[DATASET CONTENT Boundary: Start]

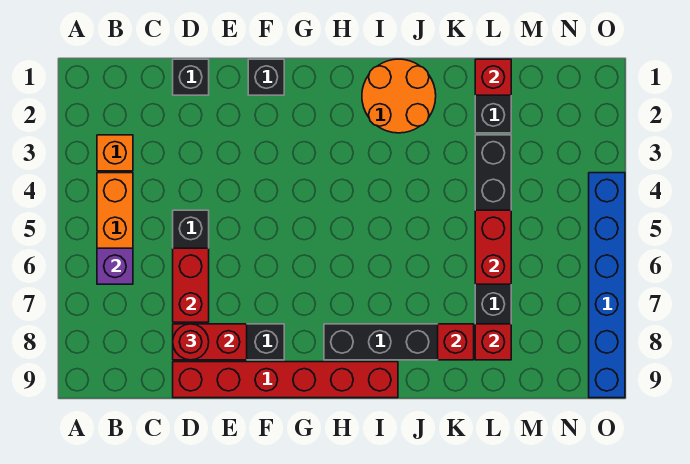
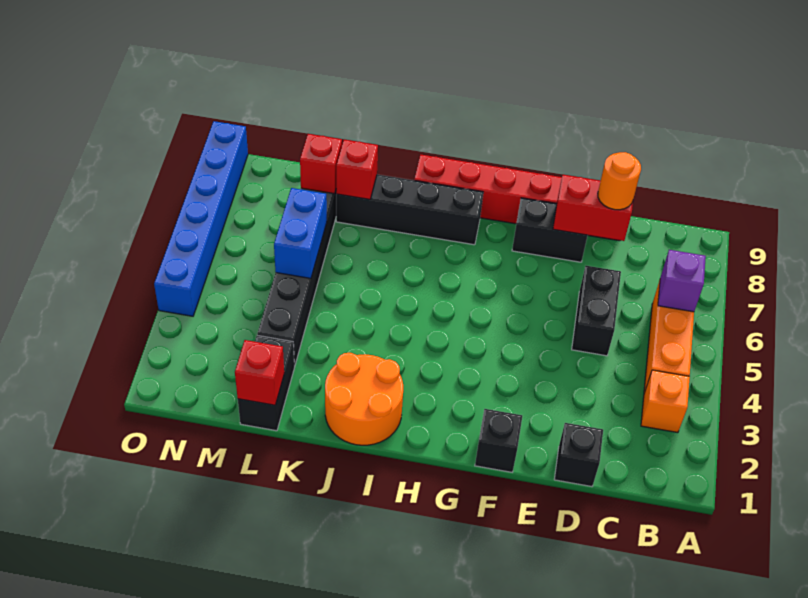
red brick D6:D7 level 2 -> none
red round brick D8 level 3 -> orange round brick D8 level 3
red brick L5:L6 level 2 -> blue brick L5:L6 level 2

[DATASET CONTENT Boundary: End]

WORK INSTRUCTIONS -
Only the lines from the one with "red round brick" through the final line above should be repeated, each exactly as written.

RESULT OF THIS EXERCISE -
red round brick D8 level 3 -> orange round brick D8 level 3
red brick L5:L6 level 2 -> blue brick L5:L6 level 2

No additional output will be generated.